= INSTRUCTIONS TO FOLLOW =
Which lines of the records below contain the word "none"? Report each of them in full.

= DATA PROVIDED =
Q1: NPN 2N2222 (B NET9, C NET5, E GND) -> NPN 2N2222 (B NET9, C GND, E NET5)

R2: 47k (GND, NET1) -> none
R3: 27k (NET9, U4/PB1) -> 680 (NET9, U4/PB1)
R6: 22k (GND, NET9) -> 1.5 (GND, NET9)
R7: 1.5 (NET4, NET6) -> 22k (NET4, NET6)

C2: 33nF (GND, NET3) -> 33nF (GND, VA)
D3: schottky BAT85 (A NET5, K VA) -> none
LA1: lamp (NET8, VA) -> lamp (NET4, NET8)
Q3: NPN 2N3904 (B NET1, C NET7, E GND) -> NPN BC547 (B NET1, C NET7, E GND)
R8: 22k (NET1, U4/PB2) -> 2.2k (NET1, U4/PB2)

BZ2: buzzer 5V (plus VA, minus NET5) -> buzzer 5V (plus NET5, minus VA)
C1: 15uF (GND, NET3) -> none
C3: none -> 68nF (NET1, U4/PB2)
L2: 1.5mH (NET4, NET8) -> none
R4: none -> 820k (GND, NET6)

= TASK SOLUTION =
R2: 47k (GND, NET1) -> none
D3: schottky BAT85 (A NET5, K VA) -> none
C1: 15uF (GND, NET3) -> none
C3: none -> 68nF (NET1, U4/PB2)
L2: 1.5mH (NET4, NET8) -> none
R4: none -> 820k (GND, NET6)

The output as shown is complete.